DATA TO USE
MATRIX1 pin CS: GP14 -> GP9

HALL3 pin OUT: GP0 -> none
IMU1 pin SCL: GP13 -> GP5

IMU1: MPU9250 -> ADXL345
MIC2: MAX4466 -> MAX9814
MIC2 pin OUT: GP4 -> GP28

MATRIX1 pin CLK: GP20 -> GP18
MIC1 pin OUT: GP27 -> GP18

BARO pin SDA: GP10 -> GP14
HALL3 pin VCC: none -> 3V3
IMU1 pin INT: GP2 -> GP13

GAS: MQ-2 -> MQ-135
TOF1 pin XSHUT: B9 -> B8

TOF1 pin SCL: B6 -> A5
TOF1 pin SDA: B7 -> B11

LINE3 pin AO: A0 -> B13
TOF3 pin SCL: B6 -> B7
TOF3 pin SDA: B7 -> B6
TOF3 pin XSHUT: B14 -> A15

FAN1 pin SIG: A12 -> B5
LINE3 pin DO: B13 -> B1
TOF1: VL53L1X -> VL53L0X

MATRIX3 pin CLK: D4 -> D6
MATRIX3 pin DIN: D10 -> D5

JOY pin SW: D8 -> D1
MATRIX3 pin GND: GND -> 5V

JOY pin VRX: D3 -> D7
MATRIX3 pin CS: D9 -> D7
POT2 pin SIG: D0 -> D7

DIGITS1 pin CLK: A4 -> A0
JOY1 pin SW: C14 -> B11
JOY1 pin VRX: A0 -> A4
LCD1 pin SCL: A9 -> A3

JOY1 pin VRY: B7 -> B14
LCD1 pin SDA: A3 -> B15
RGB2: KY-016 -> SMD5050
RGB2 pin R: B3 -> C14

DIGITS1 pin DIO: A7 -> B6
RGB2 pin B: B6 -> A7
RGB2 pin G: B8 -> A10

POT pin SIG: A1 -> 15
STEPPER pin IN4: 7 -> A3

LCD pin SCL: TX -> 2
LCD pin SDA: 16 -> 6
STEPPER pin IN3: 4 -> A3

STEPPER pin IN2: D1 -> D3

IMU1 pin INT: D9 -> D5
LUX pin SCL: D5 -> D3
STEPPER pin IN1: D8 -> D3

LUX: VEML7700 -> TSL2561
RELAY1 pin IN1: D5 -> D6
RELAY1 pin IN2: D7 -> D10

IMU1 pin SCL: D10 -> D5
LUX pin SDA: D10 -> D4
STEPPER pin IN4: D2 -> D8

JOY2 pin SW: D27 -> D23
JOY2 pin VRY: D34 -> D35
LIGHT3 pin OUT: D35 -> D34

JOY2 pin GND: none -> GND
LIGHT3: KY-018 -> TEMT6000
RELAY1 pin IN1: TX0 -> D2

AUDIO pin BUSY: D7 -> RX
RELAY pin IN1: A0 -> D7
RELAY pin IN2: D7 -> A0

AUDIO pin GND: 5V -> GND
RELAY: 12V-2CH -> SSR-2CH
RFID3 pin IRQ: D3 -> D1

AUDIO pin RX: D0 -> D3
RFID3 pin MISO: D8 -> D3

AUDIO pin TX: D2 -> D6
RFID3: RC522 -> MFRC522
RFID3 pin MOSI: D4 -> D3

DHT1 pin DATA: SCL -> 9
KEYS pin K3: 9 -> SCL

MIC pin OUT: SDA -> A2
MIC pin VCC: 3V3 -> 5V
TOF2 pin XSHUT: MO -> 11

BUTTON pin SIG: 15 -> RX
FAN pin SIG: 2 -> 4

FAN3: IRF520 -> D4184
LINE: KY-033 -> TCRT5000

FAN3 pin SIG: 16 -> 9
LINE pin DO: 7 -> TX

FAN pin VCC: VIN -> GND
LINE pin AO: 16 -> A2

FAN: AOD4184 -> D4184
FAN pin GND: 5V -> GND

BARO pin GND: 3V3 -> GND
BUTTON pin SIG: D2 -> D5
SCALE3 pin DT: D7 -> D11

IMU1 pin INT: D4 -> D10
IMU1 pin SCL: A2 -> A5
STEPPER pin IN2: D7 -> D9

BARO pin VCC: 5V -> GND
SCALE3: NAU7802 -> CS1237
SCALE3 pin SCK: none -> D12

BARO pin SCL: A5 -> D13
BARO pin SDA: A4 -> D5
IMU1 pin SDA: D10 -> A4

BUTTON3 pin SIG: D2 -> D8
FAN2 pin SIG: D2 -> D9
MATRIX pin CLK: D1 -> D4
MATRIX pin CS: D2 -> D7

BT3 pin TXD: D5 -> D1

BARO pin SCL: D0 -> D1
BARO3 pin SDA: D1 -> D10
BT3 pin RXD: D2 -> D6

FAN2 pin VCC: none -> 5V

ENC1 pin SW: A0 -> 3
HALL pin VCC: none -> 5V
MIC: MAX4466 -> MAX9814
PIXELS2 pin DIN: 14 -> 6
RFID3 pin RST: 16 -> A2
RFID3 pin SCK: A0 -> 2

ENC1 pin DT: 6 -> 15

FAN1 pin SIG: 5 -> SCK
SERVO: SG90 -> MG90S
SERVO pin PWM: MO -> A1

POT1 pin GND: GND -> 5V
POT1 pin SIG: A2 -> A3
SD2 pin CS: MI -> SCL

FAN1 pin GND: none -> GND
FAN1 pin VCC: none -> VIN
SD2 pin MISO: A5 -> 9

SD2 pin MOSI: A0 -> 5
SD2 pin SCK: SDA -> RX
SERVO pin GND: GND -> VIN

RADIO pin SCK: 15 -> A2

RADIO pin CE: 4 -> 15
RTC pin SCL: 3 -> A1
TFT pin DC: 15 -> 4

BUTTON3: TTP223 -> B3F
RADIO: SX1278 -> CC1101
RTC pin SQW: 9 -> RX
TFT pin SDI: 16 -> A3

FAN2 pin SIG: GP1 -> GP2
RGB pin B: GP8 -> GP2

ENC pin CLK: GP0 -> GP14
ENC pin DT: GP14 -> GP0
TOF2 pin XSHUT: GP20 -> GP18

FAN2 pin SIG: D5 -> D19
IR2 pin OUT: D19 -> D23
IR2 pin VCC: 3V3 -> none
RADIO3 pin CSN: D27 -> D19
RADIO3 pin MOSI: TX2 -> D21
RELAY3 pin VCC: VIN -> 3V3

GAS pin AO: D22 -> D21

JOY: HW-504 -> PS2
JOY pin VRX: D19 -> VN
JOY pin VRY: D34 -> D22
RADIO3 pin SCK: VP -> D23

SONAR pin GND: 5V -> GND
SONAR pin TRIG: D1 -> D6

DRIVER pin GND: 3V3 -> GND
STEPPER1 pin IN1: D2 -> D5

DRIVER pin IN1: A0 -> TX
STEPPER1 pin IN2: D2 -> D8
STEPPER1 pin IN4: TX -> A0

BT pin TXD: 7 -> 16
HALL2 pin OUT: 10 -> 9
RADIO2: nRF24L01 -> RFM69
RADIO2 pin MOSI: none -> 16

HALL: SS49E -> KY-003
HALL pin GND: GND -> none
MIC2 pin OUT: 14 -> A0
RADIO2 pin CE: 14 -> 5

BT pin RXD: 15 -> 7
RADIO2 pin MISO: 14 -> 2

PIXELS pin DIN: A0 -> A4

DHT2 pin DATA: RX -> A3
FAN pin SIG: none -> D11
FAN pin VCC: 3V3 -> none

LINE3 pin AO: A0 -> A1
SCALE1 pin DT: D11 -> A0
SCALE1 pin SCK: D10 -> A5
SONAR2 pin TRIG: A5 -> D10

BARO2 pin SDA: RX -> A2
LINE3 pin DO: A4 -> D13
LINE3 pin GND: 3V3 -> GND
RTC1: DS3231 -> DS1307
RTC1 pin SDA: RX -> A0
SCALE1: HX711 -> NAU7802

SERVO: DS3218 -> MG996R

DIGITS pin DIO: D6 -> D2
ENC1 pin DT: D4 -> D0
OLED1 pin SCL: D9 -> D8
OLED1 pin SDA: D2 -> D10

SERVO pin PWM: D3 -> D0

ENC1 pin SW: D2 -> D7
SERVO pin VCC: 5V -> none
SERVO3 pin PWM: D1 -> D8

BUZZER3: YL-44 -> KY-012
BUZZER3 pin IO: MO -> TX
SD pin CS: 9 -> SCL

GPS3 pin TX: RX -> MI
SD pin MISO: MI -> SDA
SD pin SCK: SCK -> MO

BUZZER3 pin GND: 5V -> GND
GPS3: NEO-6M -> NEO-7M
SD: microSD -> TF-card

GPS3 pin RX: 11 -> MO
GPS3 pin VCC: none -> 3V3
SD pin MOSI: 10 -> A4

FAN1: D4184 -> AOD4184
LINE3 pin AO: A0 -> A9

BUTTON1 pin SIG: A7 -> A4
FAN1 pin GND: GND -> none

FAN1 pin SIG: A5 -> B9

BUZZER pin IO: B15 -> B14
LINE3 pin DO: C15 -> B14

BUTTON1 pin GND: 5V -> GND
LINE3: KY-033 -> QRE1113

YOUR GOAL
Lines that include the word "AUDIO" are to be extracted from the data above.

RESPONSE
AUDIO pin BUSY: D7 -> RX
AUDIO pin GND: 5V -> GND
AUDIO pin RX: D0 -> D3
AUDIO pin TX: D2 -> D6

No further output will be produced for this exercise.